_Required work_
Copy the lines from the start of the data through the line containing "Cebu: 6:07 -> 12:54", word for word.

_Stored records_
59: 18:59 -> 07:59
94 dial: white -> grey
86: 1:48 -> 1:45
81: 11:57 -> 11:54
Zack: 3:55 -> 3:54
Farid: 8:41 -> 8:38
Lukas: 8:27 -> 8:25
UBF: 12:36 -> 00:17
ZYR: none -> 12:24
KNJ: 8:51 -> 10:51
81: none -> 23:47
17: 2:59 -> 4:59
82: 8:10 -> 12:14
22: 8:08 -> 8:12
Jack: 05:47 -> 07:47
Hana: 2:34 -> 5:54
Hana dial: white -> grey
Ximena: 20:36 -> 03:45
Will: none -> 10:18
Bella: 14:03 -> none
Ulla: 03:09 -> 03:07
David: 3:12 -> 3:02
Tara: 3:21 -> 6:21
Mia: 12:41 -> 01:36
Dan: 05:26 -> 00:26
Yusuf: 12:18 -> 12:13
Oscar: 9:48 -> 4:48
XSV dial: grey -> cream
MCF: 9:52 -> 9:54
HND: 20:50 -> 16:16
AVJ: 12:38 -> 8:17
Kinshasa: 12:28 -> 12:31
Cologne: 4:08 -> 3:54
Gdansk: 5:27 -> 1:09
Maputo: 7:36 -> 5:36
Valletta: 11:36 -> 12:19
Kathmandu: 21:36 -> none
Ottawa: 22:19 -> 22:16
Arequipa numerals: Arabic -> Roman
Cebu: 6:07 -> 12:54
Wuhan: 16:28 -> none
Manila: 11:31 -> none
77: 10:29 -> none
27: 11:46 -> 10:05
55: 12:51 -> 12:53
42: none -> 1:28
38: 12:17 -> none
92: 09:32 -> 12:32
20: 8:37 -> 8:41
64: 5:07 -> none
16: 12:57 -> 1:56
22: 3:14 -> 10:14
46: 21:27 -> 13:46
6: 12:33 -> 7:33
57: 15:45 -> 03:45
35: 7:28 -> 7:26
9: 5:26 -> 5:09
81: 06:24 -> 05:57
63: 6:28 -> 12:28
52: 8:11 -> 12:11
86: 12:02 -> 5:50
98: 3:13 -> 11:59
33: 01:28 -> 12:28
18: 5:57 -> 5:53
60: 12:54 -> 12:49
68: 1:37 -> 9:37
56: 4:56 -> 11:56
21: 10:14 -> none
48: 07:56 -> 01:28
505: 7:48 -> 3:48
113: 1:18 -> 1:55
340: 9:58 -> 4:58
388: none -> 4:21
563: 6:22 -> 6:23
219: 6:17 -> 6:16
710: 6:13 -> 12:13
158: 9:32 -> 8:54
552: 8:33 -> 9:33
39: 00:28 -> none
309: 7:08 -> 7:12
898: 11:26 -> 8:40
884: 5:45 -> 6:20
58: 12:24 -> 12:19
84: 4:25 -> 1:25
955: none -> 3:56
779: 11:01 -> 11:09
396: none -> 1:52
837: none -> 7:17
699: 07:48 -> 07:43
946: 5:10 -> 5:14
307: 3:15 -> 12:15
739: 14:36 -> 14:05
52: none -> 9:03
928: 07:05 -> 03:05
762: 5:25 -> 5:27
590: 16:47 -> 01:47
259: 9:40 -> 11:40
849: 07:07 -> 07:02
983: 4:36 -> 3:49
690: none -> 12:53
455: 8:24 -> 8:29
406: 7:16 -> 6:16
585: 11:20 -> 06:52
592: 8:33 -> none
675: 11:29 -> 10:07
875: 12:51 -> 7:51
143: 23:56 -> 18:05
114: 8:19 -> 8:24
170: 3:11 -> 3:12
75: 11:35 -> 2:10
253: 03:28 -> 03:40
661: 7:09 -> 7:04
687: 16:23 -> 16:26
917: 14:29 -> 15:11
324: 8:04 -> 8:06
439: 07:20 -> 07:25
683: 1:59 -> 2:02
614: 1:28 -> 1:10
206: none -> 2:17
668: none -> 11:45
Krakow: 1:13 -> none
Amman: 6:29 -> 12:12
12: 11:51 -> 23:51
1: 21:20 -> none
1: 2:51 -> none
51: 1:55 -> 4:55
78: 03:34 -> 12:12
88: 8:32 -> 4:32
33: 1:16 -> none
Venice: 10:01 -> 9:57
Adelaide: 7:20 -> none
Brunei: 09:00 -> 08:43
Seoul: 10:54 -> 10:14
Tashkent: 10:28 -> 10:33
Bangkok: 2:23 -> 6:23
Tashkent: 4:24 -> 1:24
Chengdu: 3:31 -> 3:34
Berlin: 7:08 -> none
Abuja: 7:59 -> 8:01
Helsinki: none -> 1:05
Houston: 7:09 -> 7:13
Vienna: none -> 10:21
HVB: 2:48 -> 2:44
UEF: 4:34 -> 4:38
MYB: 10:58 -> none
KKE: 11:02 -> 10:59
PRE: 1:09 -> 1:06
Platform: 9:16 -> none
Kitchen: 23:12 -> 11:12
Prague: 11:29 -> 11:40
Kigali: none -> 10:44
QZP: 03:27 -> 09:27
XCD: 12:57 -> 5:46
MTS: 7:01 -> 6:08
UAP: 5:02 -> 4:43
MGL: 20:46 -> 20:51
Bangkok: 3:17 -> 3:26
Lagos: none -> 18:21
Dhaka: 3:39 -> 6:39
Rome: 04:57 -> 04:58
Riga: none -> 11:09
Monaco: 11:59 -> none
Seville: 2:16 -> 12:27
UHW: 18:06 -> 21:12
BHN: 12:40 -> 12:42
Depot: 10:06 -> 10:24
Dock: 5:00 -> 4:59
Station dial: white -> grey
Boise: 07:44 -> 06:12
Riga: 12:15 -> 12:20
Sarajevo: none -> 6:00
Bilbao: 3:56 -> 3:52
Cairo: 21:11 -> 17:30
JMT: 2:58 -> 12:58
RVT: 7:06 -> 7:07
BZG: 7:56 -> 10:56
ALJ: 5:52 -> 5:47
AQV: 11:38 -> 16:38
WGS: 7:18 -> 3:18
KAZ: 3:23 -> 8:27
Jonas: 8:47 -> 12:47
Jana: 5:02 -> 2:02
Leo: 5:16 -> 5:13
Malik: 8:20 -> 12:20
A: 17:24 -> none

_Solution for this task_
59: 18:59 -> 07:59
94 dial: white -> grey
86: 1:48 -> 1:45
81: 11:57 -> 11:54
Zack: 3:55 -> 3:54
Farid: 8:41 -> 8:38
Lukas: 8:27 -> 8:25
UBF: 12:36 -> 00:17
ZYR: none -> 12:24
KNJ: 8:51 -> 10:51
81: none -> 23:47
17: 2:59 -> 4:59
82: 8:10 -> 12:14
22: 8:08 -> 8:12
Jack: 05:47 -> 07:47
Hana: 2:34 -> 5:54
Hana dial: white -> grey
Ximena: 20:36 -> 03:45
Will: none -> 10:18
Bella: 14:03 -> none
Ulla: 03:09 -> 03:07
David: 3:12 -> 3:02
Tara: 3:21 -> 6:21
Mia: 12:41 -> 01:36
Dan: 05:26 -> 00:26
Yusuf: 12:18 -> 12:13
Oscar: 9:48 -> 4:48
XSV dial: grey -> cream
MCF: 9:52 -> 9:54
HND: 20:50 -> 16:16
AVJ: 12:38 -> 8:17
Kinshasa: 12:28 -> 12:31
Cologne: 4:08 -> 3:54
Gdansk: 5:27 -> 1:09
Maputo: 7:36 -> 5:36
Valletta: 11:36 -> 12:19
Kathmandu: 21:36 -> none
Ottawa: 22:19 -> 22:16
Arequipa numerals: Arabic -> Roman
Cebu: 6:07 -> 12:54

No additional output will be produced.